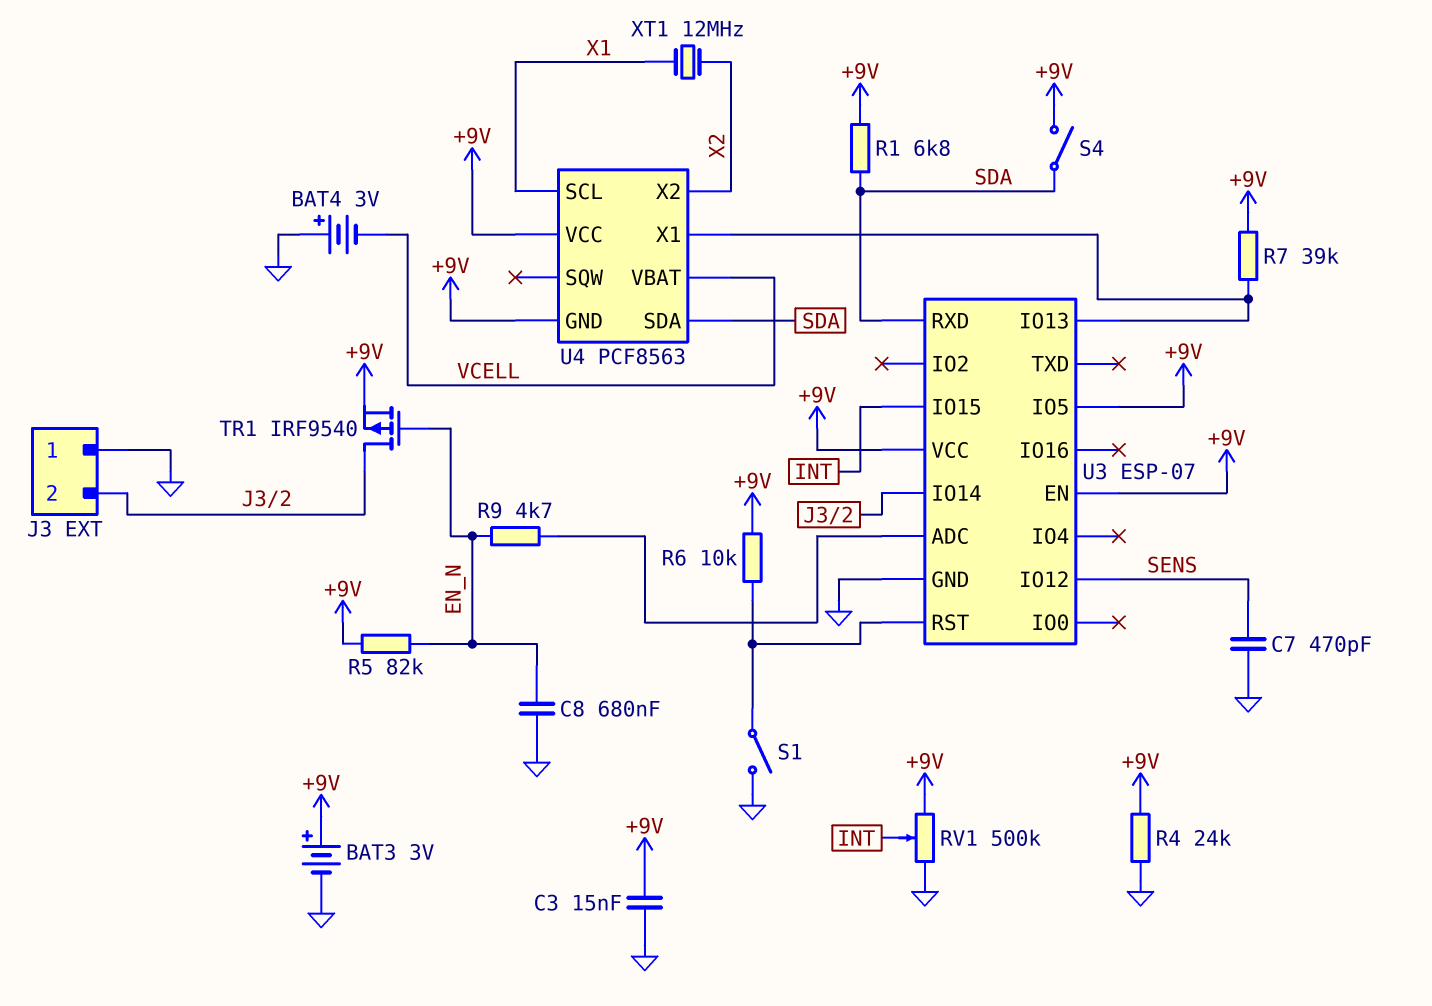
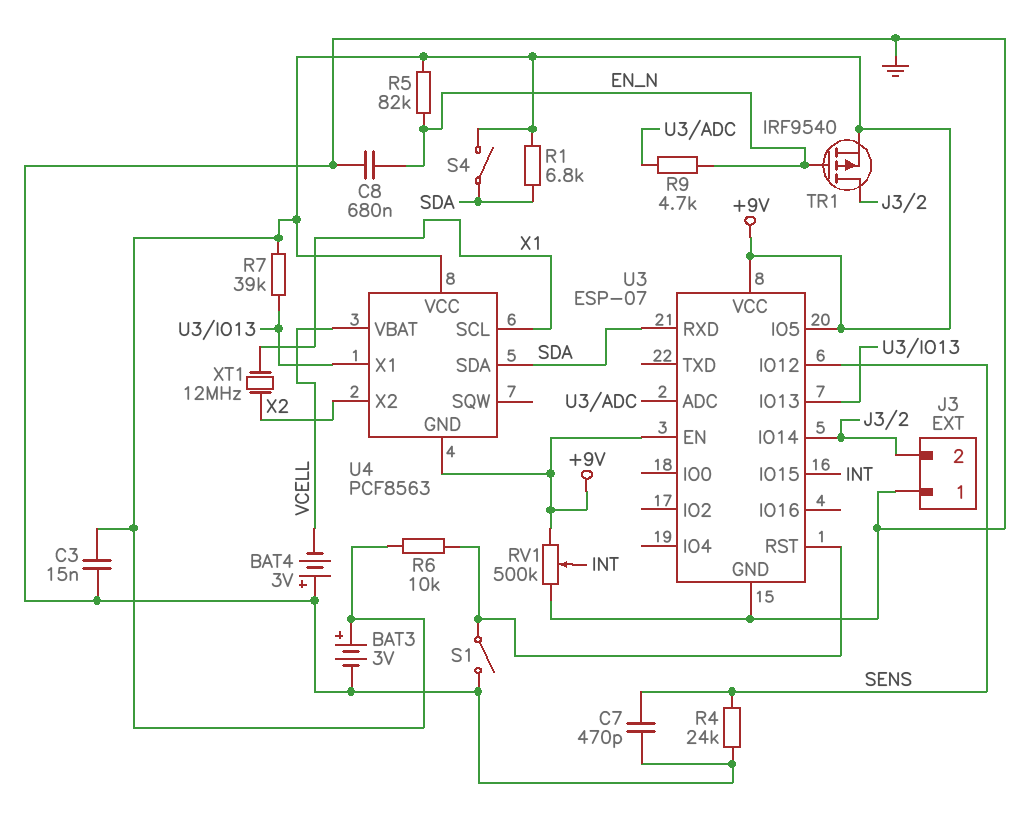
R4: 24k (+9V, GND) -> 24k (GND, SENS)

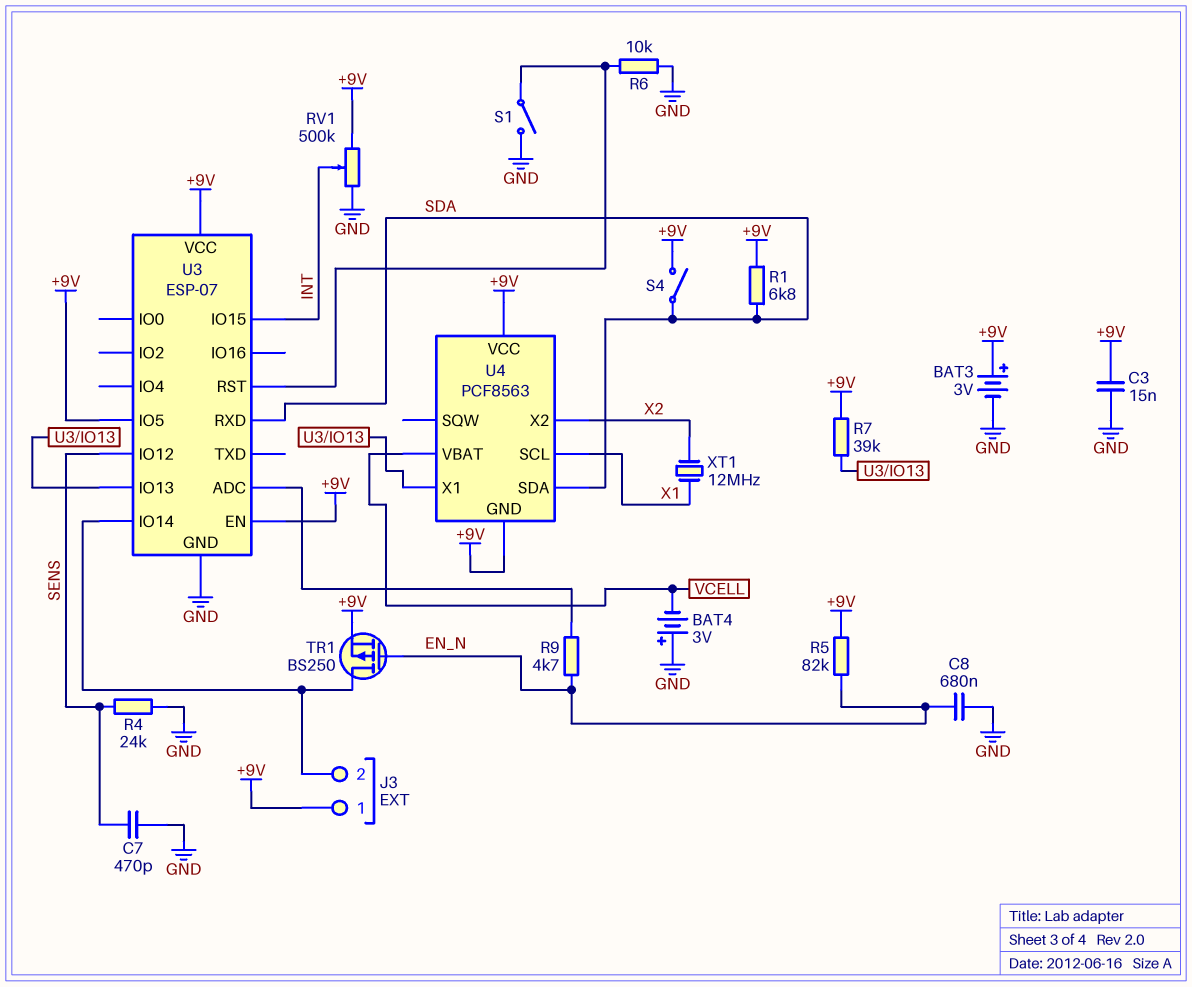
J3 pin 1: GND -> +9V
R6: 10k (+9V, U3/RST) -> 10k (GND, U3/RST)
TR1: PMOS IRF9540 (G EN_N, D J3/2, S +9V) -> PMOS BS250 (G EN_N, D J3/2, S +9V)

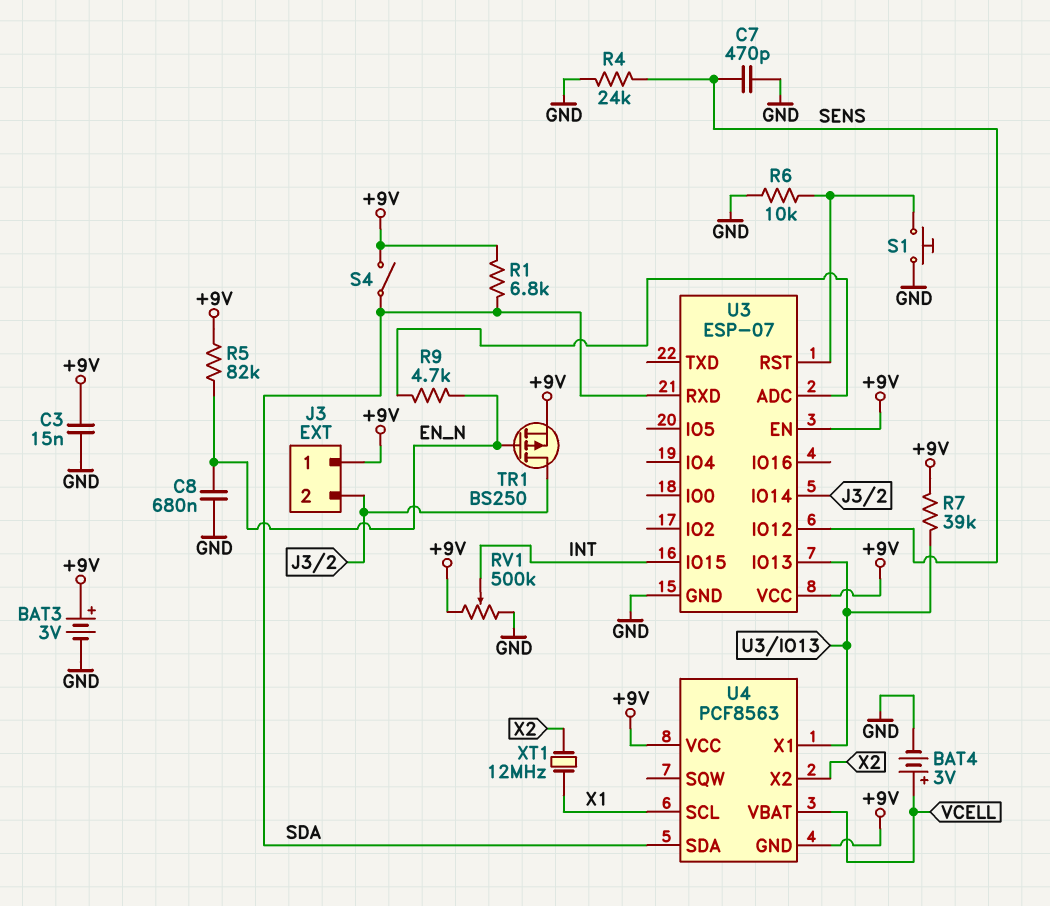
BAT4: 3V (plus GND, minus VCELL) -> 3V (plus VCELL, minus GND)
S1: switch (GND, U3/RST) -> button (GND, U3/RST)
U3 pin IO5: +9V -> none

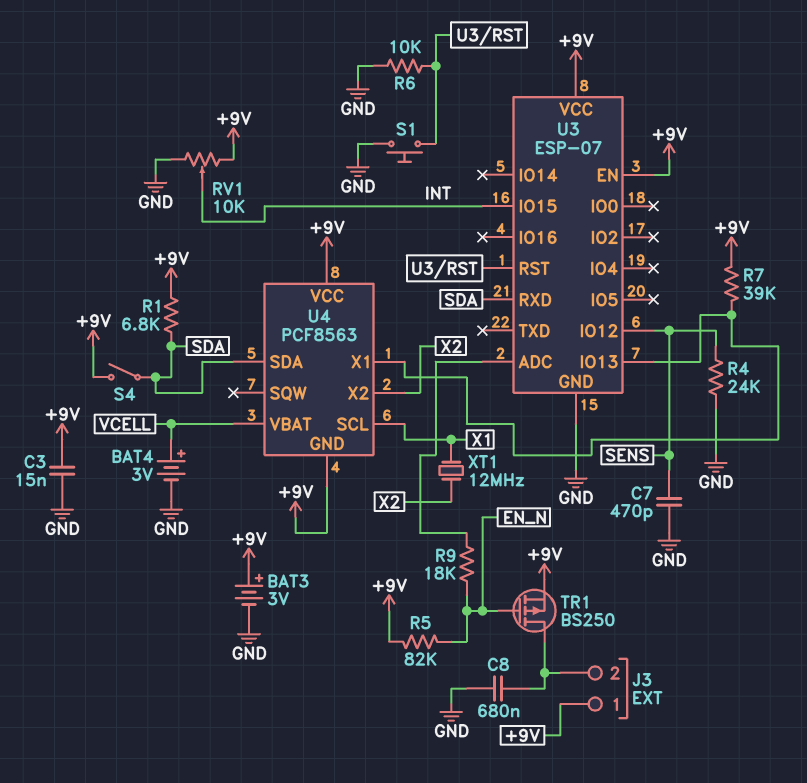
C8: 680nF (EN_N, GND) -> 680nF (GND, J3/2)
R9: 4.7k (EN_N, U3/ADC) -> 18k (EN_N, U3/ADC)
RV1: 500k (+9V, GND, wiper INT) -> 10k (+9V, GND, wiper INT)
U3 pin IO14: J3/2 -> none

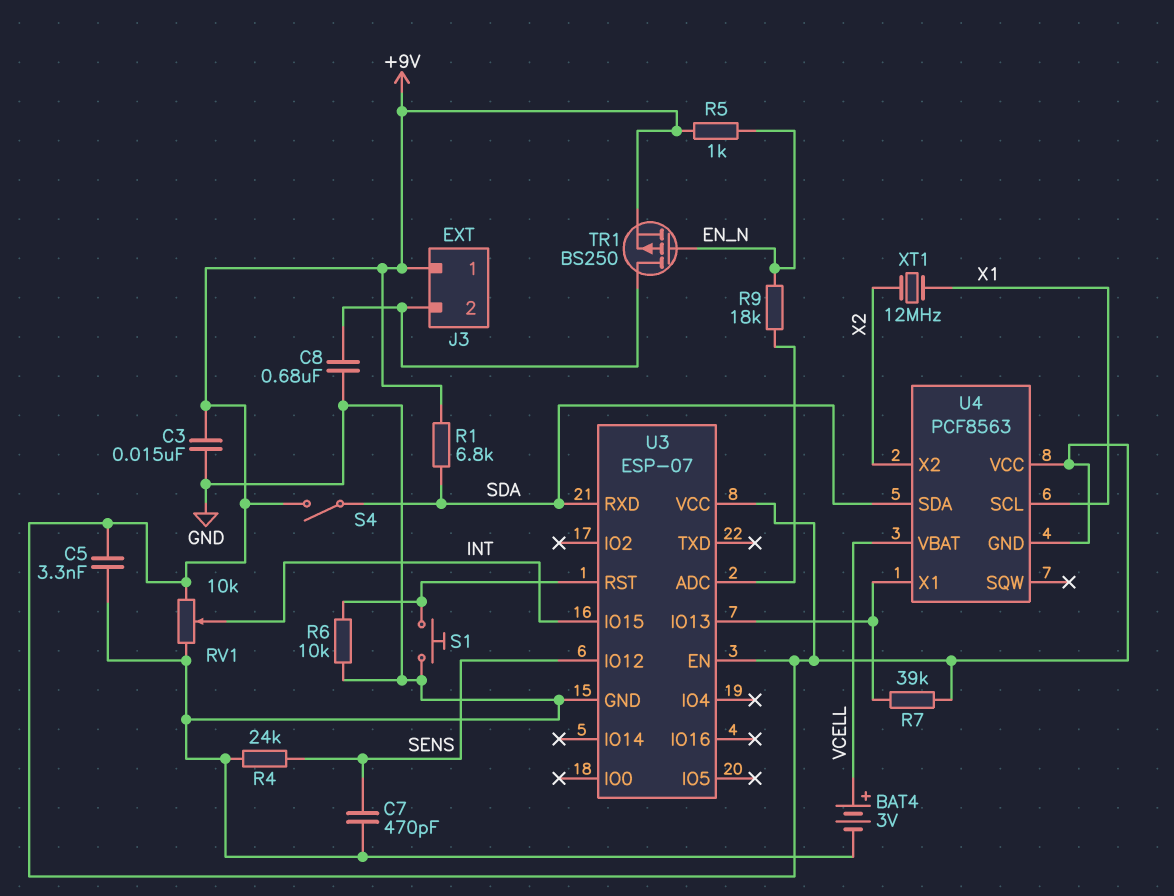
BAT3: 3V (plus +9V, minus GND) -> none
C5: none -> 3.3nF (+9V, GND)
R5: 82k (+9V, EN_N) -> 1k (+9V, EN_N)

-*-

▸ **What this task involves**
The complete set of records should be written out again, pictures excluded.

▸ **Solution for this exercise**
R4: 24k (+9V, GND) -> 24k (GND, SENS)

J3 pin 1: GND -> +9V
R6: 10k (+9V, U3/RST) -> 10k (GND, U3/RST)
TR1: PMOS IRF9540 (G EN_N, D J3/2, S +9V) -> PMOS BS250 (G EN_N, D J3/2, S +9V)

BAT4: 3V (plus GND, minus VCELL) -> 3V (plus VCELL, minus GND)
S1: switch (GND, U3/RST) -> button (GND, U3/RST)
U3 pin IO5: +9V -> none

C8: 680nF (EN_N, GND) -> 680nF (GND, J3/2)
R9: 4.7k (EN_N, U3/ADC) -> 18k (EN_N, U3/ADC)
RV1: 500k (+9V, GND, wiper INT) -> 10k (+9V, GND, wiper INT)
U3 pin IO14: J3/2 -> none

BAT3: 3V (plus +9V, minus GND) -> none
C5: none -> 3.3nF (+9V, GND)
R5: 82k (+9V, EN_N) -> 1k (+9V, EN_N)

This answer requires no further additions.